WHAT THE EXERCISE ASKS:
Without any pictures, output the records exactly as they are.

SUPPLIED INFORMATION:
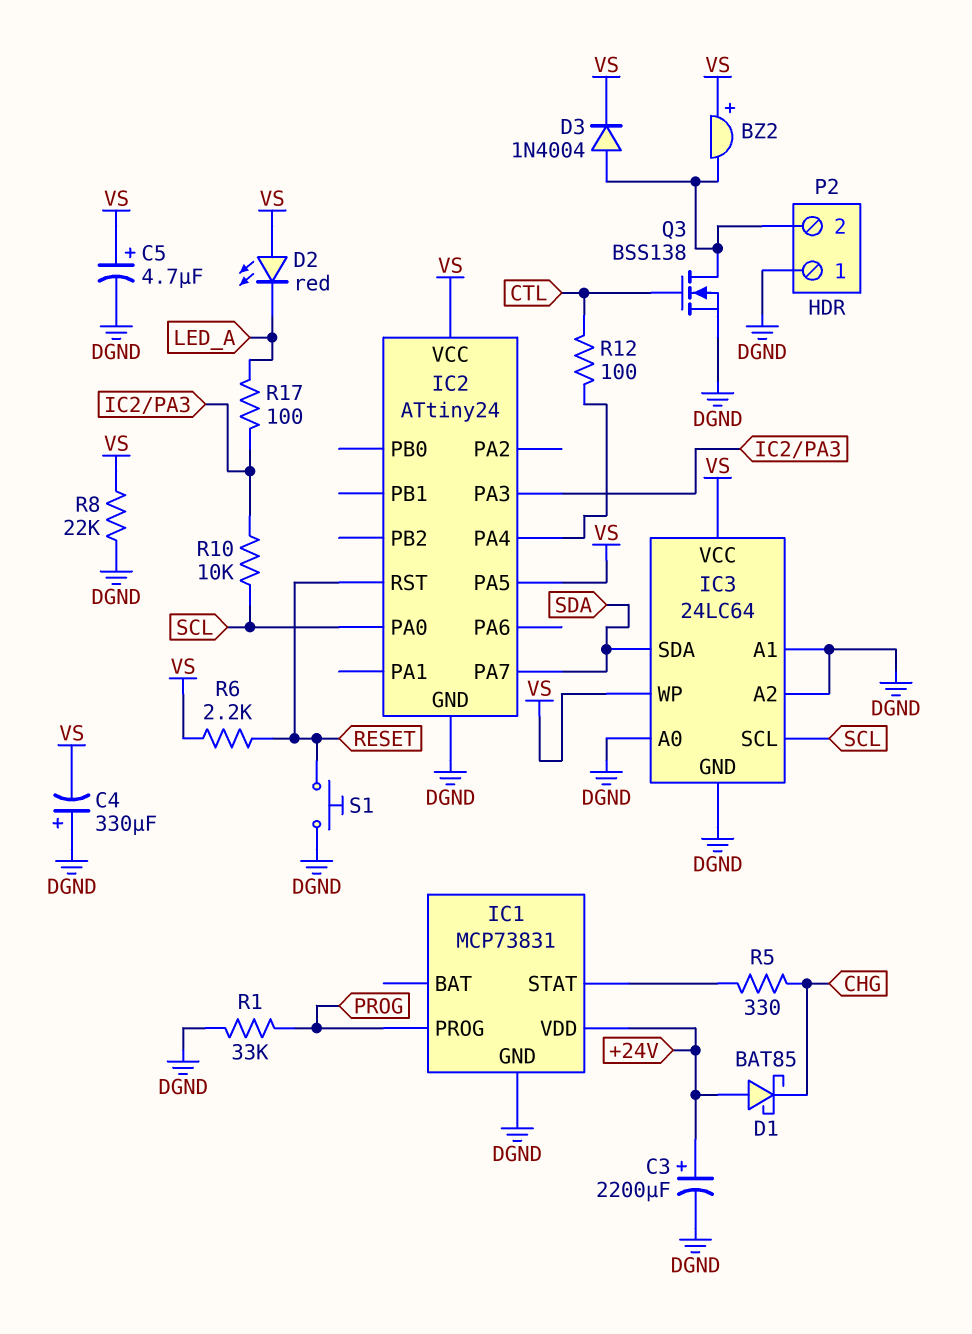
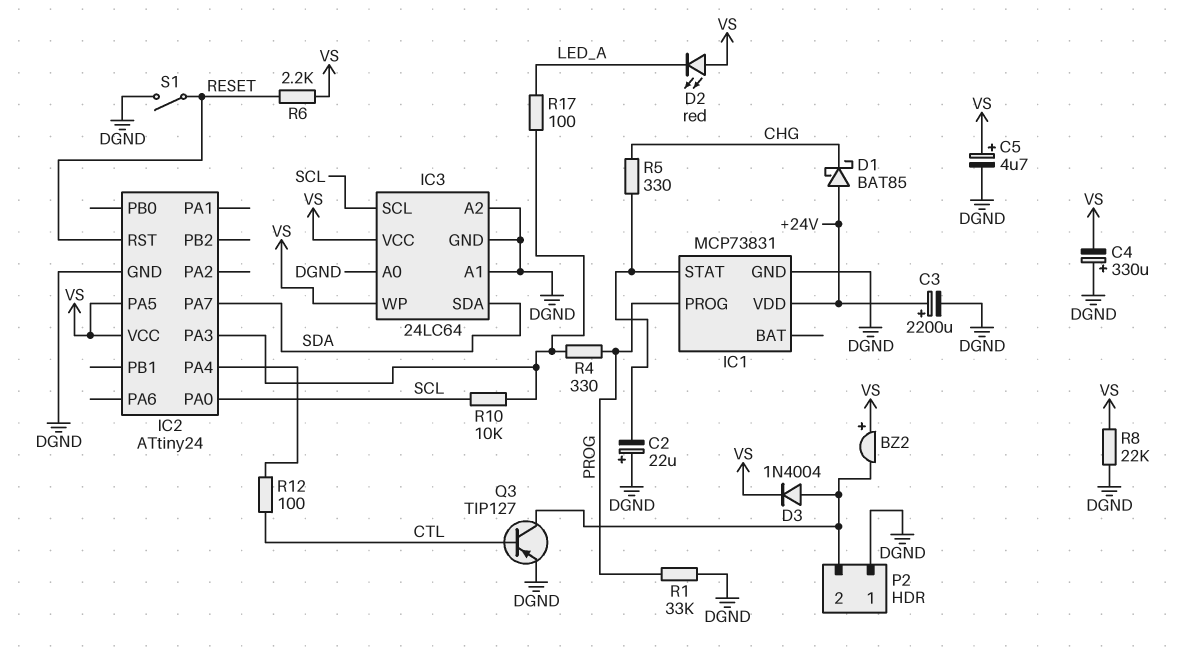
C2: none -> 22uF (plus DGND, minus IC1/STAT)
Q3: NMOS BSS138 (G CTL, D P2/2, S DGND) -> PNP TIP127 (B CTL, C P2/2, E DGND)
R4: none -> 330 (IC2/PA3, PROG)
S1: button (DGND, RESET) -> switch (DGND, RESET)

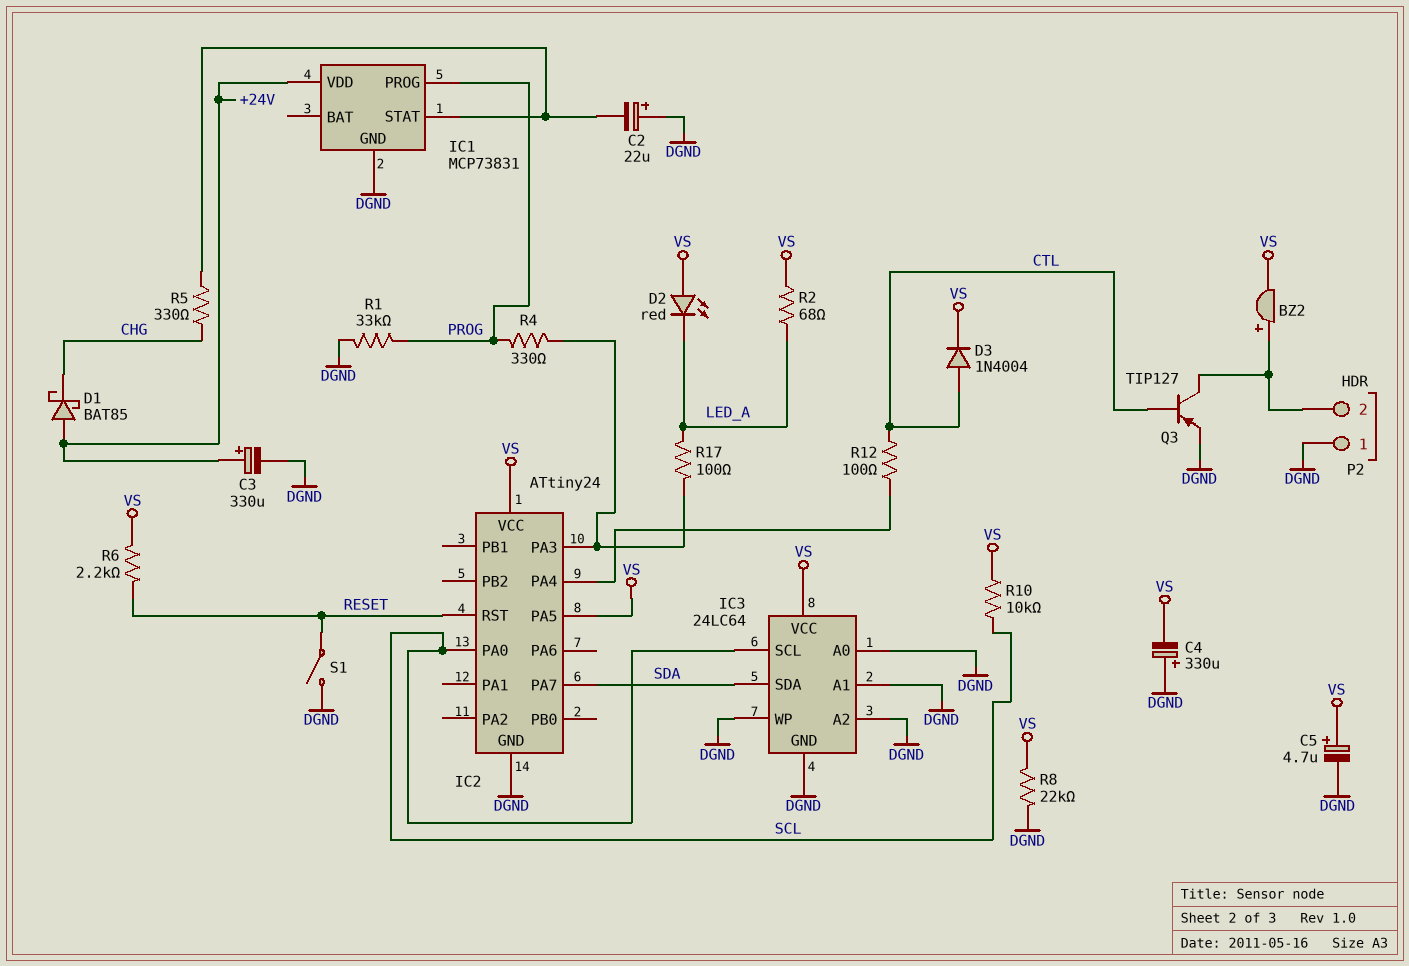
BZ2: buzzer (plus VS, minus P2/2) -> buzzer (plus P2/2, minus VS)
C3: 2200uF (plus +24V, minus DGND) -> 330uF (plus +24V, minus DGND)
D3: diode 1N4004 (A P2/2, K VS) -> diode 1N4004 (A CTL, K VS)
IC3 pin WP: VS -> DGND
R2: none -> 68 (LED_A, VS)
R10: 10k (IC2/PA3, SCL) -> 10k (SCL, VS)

EXERCISE RESPONSE:
C2: none -> 22uF (plus DGND, minus IC1/STAT)
Q3: NMOS BSS138 (G CTL, D P2/2, S DGND) -> PNP TIP127 (B CTL, C P2/2, E DGND)
R4: none -> 330 (IC2/PA3, PROG)
S1: button (DGND, RESET) -> switch (DGND, RESET)

BZ2: buzzer (plus VS, minus P2/2) -> buzzer (plus P2/2, minus VS)
C3: 2200uF (plus +24V, minus DGND) -> 330uF (plus +24V, minus DGND)
D3: diode 1N4004 (A P2/2, K VS) -> diode 1N4004 (A CTL, K VS)
IC3 pin WP: VS -> DGND
R2: none -> 68 (LED_A, VS)
R10: 10k (IC2/PA3, SCL) -> 10k (SCL, VS)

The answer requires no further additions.